WHAT YOU SHOULD DO
Reproduce all of the records below word for word, but leave out the pictures.

Top of INPUT RECORDS

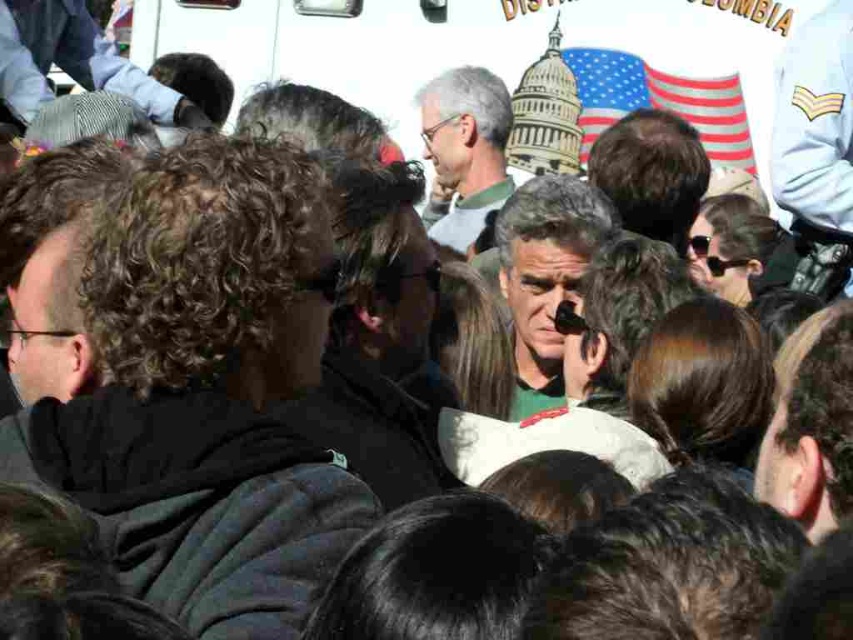
Question: Is gray hair man at center further to the viewer compared to matte green shirt at center?

Choices:
 (A) no
 (B) yes

Answer: (A)

Question: Which object is the farthest from the dark curly hair at center?

Choices:
 (A) gray hair man at center
 (B) matte green shirt at center

Answer: (B)

Question: Is gray hair man at center wider than matte green shirt at center?

Choices:
 (A) yes
 (B) no

Answer: (A)

Question: Is gray hair man at center to the left of matte green shirt at center from the viewer's perspective?

Choices:
 (A) no
 (B) yes

Answer: (A)

Question: Which of the following is the closest to the observer?

Choices:
 (A) matte green shirt at center
 (B) gray hair man at center

Answer: (B)

Question: Among these points, which one is farthest from the camera?

Choices:
 (A) (514, 340)
 (B) (263, 275)

Answer: (A)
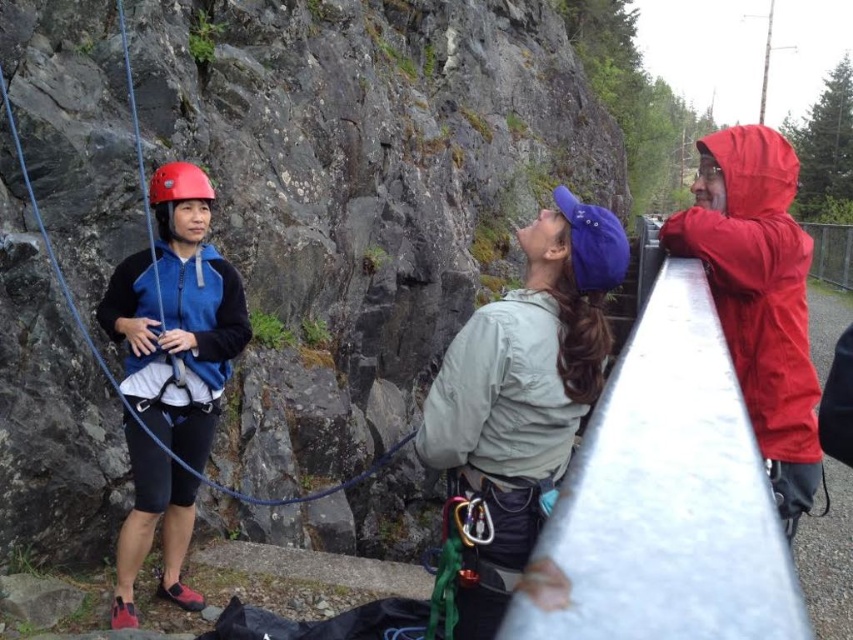
Question: Based on their relative distances, which object is farther from the matte blue jacket at left?

Choices:
 (A) light gray fabric jacket at center
 (B) red waterproof jacket at upper right

Answer: (B)

Question: Which object appears closest to the camera in this image?

Choices:
 (A) red waterproof jacket at upper right
 (B) matte blue jacket at left
 (C) light gray fabric jacket at center

Answer: (A)

Question: In this image, where is light gray fabric jacket at center located relative to matte blue jacket at left?

Choices:
 (A) above
 (B) below

Answer: (A)

Question: Is matte blue jacket at left below red waterproof jacket at upper right?

Choices:
 (A) no
 (B) yes

Answer: (B)

Question: Which point is farther to the camera?

Choices:
 (A) (114, 612)
 (B) (486, 429)
 (C) (51, 257)
 (D) (735, 349)

Answer: (C)

Question: Can you confirm if light gray fabric jacket at center is thinner than matte blue jacket at left?

Choices:
 (A) no
 (B) yes

Answer: (B)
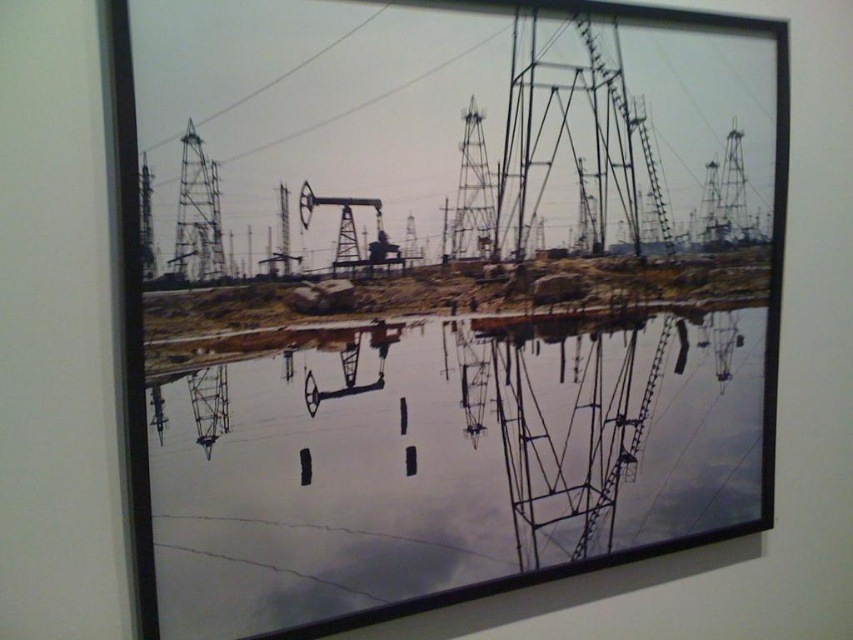
Question: Which is farther from the metallic wire at upper left?

Choices:
 (A) metallic wire at upper center
 (B) transparent glass water at center

Answer: (B)

Question: Which point is farther to the camera?

Choices:
 (A) (254, 147)
 (B) (245, 93)

Answer: (A)

Question: Which object is closer to the camera taking this photo?

Choices:
 (A) metallic wire at upper left
 (B) metallic wire at upper center

Answer: (A)

Question: Can you confirm if metallic wire at upper center is positioned above metallic wire at upper left?

Choices:
 (A) yes
 (B) no

Answer: (B)

Question: Is metallic wire at upper center below metallic wire at upper left?

Choices:
 (A) yes
 (B) no

Answer: (A)

Question: Is transparent glass water at center wider than metallic wire at upper center?

Choices:
 (A) no
 (B) yes

Answer: (B)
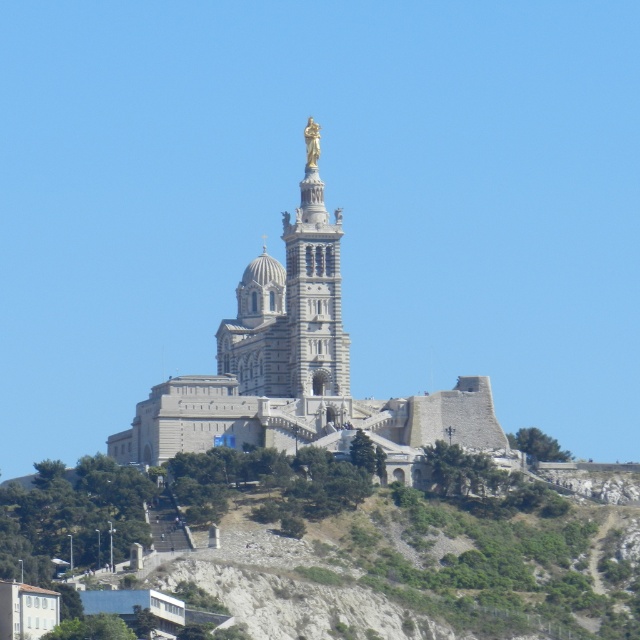
From the picture: Is beige stone church at center thinner than gold metallic statue at center?

No.

Which is behind, point (179, 444) or point (314, 177)?

Point (314, 177)

Is point (300, 218) more distant than point (332, 307)?

Yes, it is.

I want to click on beige stone church at center, so click(301, 372).

Does beige stone church at center appear under gold polished statue at upper center?

Yes, beige stone church at center is below gold polished statue at upper center.

I want to click on beige stone church at center, so click(301, 372).

Is point (237, 291) more distant than point (310, 122)?

Yes, point (237, 291) is behind point (310, 122).

This screenshot has height=640, width=640. Find the location of `beige stone church at center`. beige stone church at center is located at coordinates (301, 372).

Who is taller, gold metallic statue at center or gold polished statue at upper center?

Standing taller between the two is gold metallic statue at center.

Can you confirm if gold metallic statue at center is thinner than gold polished statue at upper center?

No, gold metallic statue at center is not thinner than gold polished statue at upper center.

Is point (314, 282) behind point (317, 132)?

No, (314, 282) is closer to viewer.

Identify the location of gold metallic statue at center. (314, 288).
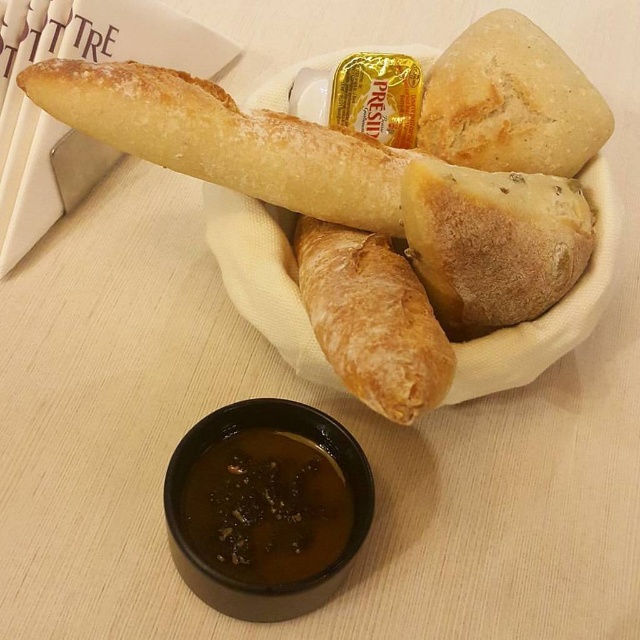
Question: Can you confirm if golden brown crusty bread at upper right is thinner than brown glossy sauce at lower center?

Choices:
 (A) no
 (B) yes

Answer: (A)

Question: Is golden crusty baguette at center closer to the viewer compared to brown glossy sauce at lower center?

Choices:
 (A) yes
 (B) no

Answer: (A)

Question: Among these objects, which one is nearest to the camera?

Choices:
 (A) brown glossy sauce at lower center
 (B) brown crumbly bread at center

Answer: (A)

Question: Is golden crusty baguette at center positioned behind brown crumbly bread at center?

Choices:
 (A) no
 (B) yes

Answer: (A)

Question: Which point appears farthest from the camera in this image?

Choices:
 (A) (301, 444)
 (B) (296, 243)

Answer: (B)

Question: Which object appears farthest from the camera in this image?

Choices:
 (A) brown glossy sauce at lower center
 (B) golden crusty baguette at center
 (C) golden brown crusty bread at center
 (D) brown crumbly bread at center

Answer: (D)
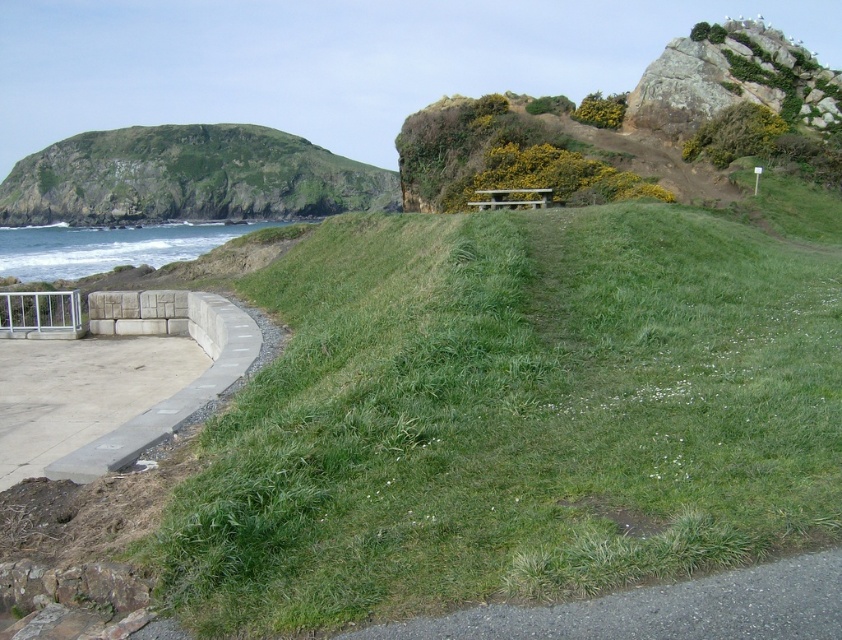
Question: Considering the relative positions of white metallic rail at left and light brown wooden bench at center in the image provided, where is white metallic rail at left located with respect to light brown wooden bench at center?

Choices:
 (A) right
 (B) left

Answer: (B)

Question: Does white metallic rail at left come behind light brown wooden bench at center?

Choices:
 (A) yes
 (B) no

Answer: (B)

Question: Among these points, which one is farthest from the camera?

Choices:
 (A) (507, 204)
 (B) (328, 624)
 (C) (105, 204)

Answer: (C)

Question: Can you confirm if gray asphalt path at lower right is positioned to the left of light brown wooden bench at center?

Choices:
 (A) no
 (B) yes

Answer: (B)

Question: Which object appears closest to the camera in this image?

Choices:
 (A) gray asphalt path at lower right
 (B) light brown wooden bench at center

Answer: (A)

Question: Which point is farther from the camera taking this photo?

Choices:
 (A) (514, 205)
 (B) (467, 284)
 (C) (81, 220)

Answer: (C)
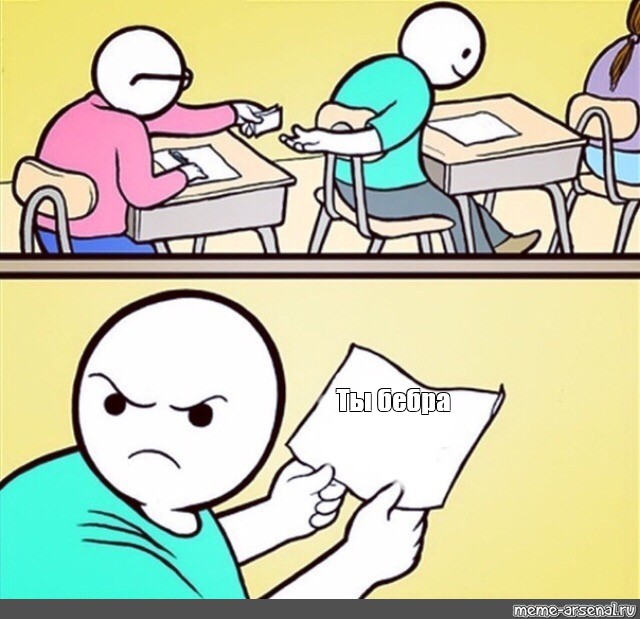
Find the location of a particular element. The width and height of the screenshot is (640, 619). back chair legs on the right side of the top image is located at coordinates (626, 231), (573, 201).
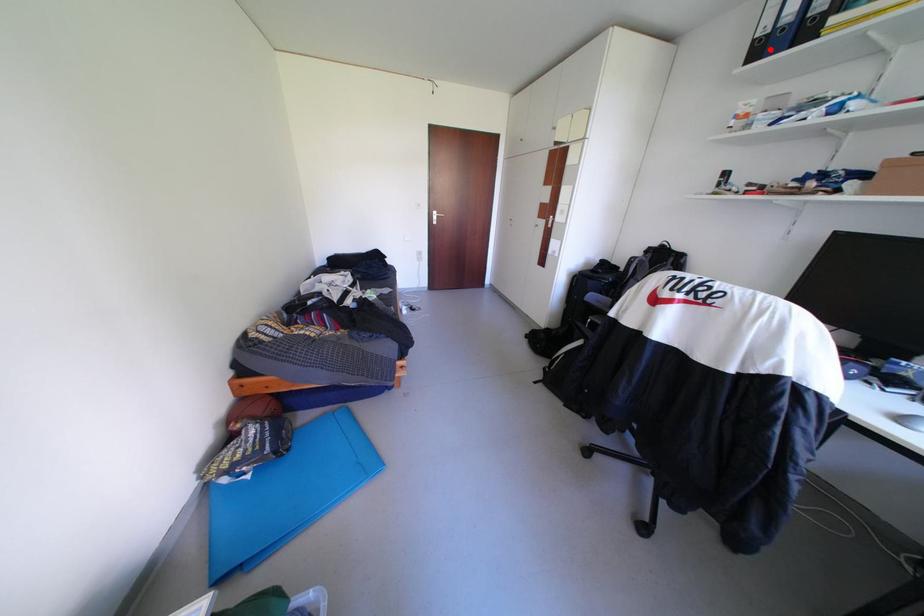
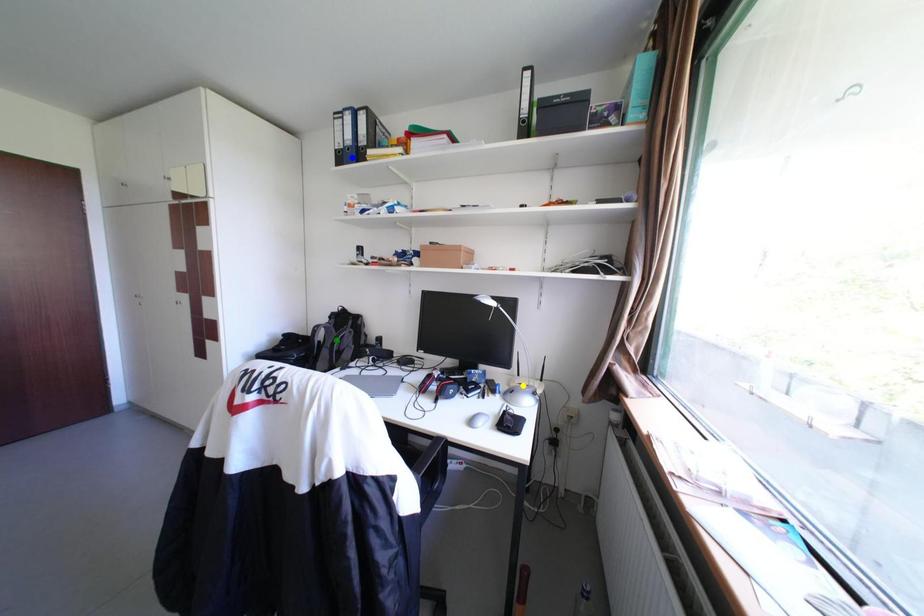
Question: I am providing you with two images of the same scene from different viewpoints. A red point is marked on the first image. You are given multiple points on the second image. Which point in image 2 represents the same 3d spot as the red point in image 1?

Choices:
 (A) green point
 (B) blue point
 (C) yellow point

Answer: (B)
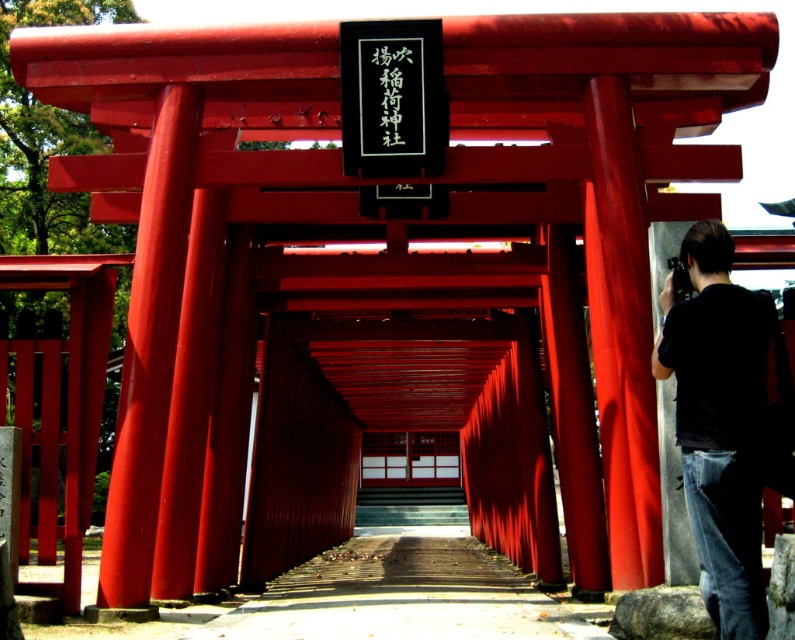
Question: Which of the following is the closest to the observer?

Choices:
 (A) (405, 540)
 (B) (747, 563)

Answer: (B)

Question: Is black cotton shirt at right below wooden planks at center?

Choices:
 (A) no
 (B) yes

Answer: (A)

Question: Is black cotton shirt at right positioned before wooden planks at center?

Choices:
 (A) no
 (B) yes

Answer: (B)

Question: Which of the following is the farthest from the observer?

Choices:
 (A) (720, 520)
 (B) (499, 604)

Answer: (B)

Question: Does black cotton shirt at right have a lesser width compared to wooden planks at center?

Choices:
 (A) yes
 (B) no

Answer: (A)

Bottom of INPUT RECORDS

TASK ANSWER
Question: Is gray hair man at center further to the viewer compared to matte green shirt at center?

Choices:
 (A) no
 (B) yes

Answer: (A)

Question: Which object is the farthest from the dark curly hair at center?

Choices:
 (A) gray hair man at center
 (B) matte green shirt at center

Answer: (B)

Question: Is gray hair man at center wider than matte green shirt at center?

Choices:
 (A) yes
 (B) no

Answer: (A)

Question: Is gray hair man at center to the left of matte green shirt at center from the viewer's perspective?

Choices:
 (A) no
 (B) yes

Answer: (A)

Question: Which of the following is the closest to the observer?

Choices:
 (A) matte green shirt at center
 (B) gray hair man at center

Answer: (B)

Question: Among these points, which one is farthest from the camera?

Choices:
 (A) (514, 340)
 (B) (263, 275)

Answer: (A)
Question: Based on their relative distances, which object is farther from the matte blue jacket at left?

Choices:
 (A) light gray fabric jacket at center
 (B) red waterproof jacket at upper right

Answer: (B)

Question: Which object appears closest to the camera in this image?

Choices:
 (A) red waterproof jacket at upper right
 (B) matte blue jacket at left
 (C) light gray fabric jacket at center

Answer: (A)

Question: In this image, where is light gray fabric jacket at center located relative to matte blue jacket at left?

Choices:
 (A) above
 (B) below

Answer: (A)

Question: Is matte blue jacket at left below red waterproof jacket at upper right?

Choices:
 (A) no
 (B) yes

Answer: (B)

Question: Which point is farther to the camera?

Choices:
 (A) (114, 612)
 (B) (486, 429)
 (C) (51, 257)
 (D) (735, 349)

Answer: (C)

Question: Can you confirm if light gray fabric jacket at center is thinner than matte blue jacket at left?

Choices:
 (A) no
 (B) yes

Answer: (B)
Question: Which is farther from the metallic wire at upper left?

Choices:
 (A) metallic wire at upper center
 (B) transparent glass water at center

Answer: (B)

Question: Which point is farther to the camera?

Choices:
 (A) (254, 147)
 (B) (245, 93)

Answer: (A)

Question: Which object is closer to the camera taking this photo?

Choices:
 (A) metallic wire at upper left
 (B) metallic wire at upper center

Answer: (A)

Question: Can you confirm if metallic wire at upper center is positioned above metallic wire at upper left?

Choices:
 (A) yes
 (B) no

Answer: (B)

Question: Is metallic wire at upper center below metallic wire at upper left?

Choices:
 (A) yes
 (B) no

Answer: (A)

Question: Is transparent glass water at center wider than metallic wire at upper center?

Choices:
 (A) no
 (B) yes

Answer: (B)
From the picture: Is beige stone church at center thinner than gold metallic statue at center?

No.

Which is behind, point (179, 444) or point (314, 177)?

Point (314, 177)

Is point (300, 218) more distant than point (332, 307)?

Yes, it is.

I want to click on beige stone church at center, so click(301, 372).

Does beige stone church at center appear under gold polished statue at upper center?

Yes, beige stone church at center is below gold polished statue at upper center.

I want to click on beige stone church at center, so click(301, 372).

Is point (237, 291) more distant than point (310, 122)?

Yes, point (237, 291) is behind point (310, 122).

This screenshot has height=640, width=640. Find the location of `beige stone church at center`. beige stone church at center is located at coordinates (301, 372).

Who is taller, gold metallic statue at center or gold polished statue at upper center?

Standing taller between the two is gold metallic statue at center.

Can you confirm if gold metallic statue at center is thinner than gold polished statue at upper center?

No, gold metallic statue at center is not thinner than gold polished statue at upper center.

Is point (314, 282) behind point (317, 132)?

No, (314, 282) is closer to viewer.

Identify the location of gold metallic statue at center. (314, 288).
Question: Can you confirm if golden brown crusty bread at upper right is thinner than brown glossy sauce at lower center?

Choices:
 (A) no
 (B) yes

Answer: (A)

Question: Is golden crusty baguette at center closer to the viewer compared to brown glossy sauce at lower center?

Choices:
 (A) yes
 (B) no

Answer: (A)

Question: Among these objects, which one is nearest to the camera?

Choices:
 (A) brown glossy sauce at lower center
 (B) brown crumbly bread at center

Answer: (A)

Question: Is golden crusty baguette at center positioned behind brown crumbly bread at center?

Choices:
 (A) no
 (B) yes

Answer: (A)

Question: Which point appears farthest from the camera in this image?

Choices:
 (A) (301, 444)
 (B) (296, 243)

Answer: (B)

Question: Which object appears farthest from the camera in this image?

Choices:
 (A) brown glossy sauce at lower center
 (B) golden crusty baguette at center
 (C) golden brown crusty bread at center
 (D) brown crumbly bread at center

Answer: (D)
Question: Considering the relative positions of white metallic rail at left and light brown wooden bench at center in the image provided, where is white metallic rail at left located with respect to light brown wooden bench at center?

Choices:
 (A) right
 (B) left

Answer: (B)

Question: Does white metallic rail at left come behind light brown wooden bench at center?

Choices:
 (A) yes
 (B) no

Answer: (B)

Question: Among these points, which one is farthest from the camera?

Choices:
 (A) (507, 204)
 (B) (328, 624)
 (C) (105, 204)

Answer: (C)

Question: Can you confirm if gray asphalt path at lower right is positioned to the left of light brown wooden bench at center?

Choices:
 (A) no
 (B) yes

Answer: (B)

Question: Which object appears closest to the camera in this image?

Choices:
 (A) gray asphalt path at lower right
 (B) light brown wooden bench at center

Answer: (A)

Question: Which point is farther from the camera taking this photo?

Choices:
 (A) (514, 205)
 (B) (467, 284)
 (C) (81, 220)

Answer: (C)
Find the location of a particular element. The width and height of the screenshot is (640, 619). back chair legs on the right side of the top image is located at coordinates (626, 231), (573, 201).
Question: I am providing you with two images of the same scene from different viewpoints. A red point is marked on the first image. You are given multiple points on the second image. Which point in image 2 represents the same 3d spot as the red point in image 1?

Choices:
 (A) green point
 (B) blue point
 (C) yellow point

Answer: (B)
Question: Which of the following is the closest to the observer?

Choices:
 (A) (405, 540)
 (B) (747, 563)

Answer: (B)

Question: Is black cotton shirt at right below wooden planks at center?

Choices:
 (A) no
 (B) yes

Answer: (A)

Question: Is black cotton shirt at right positioned before wooden planks at center?

Choices:
 (A) no
 (B) yes

Answer: (B)

Question: Which of the following is the farthest from the observer?

Choices:
 (A) (720, 520)
 (B) (499, 604)

Answer: (B)

Question: Does black cotton shirt at right have a lesser width compared to wooden planks at center?

Choices:
 (A) yes
 (B) no

Answer: (A)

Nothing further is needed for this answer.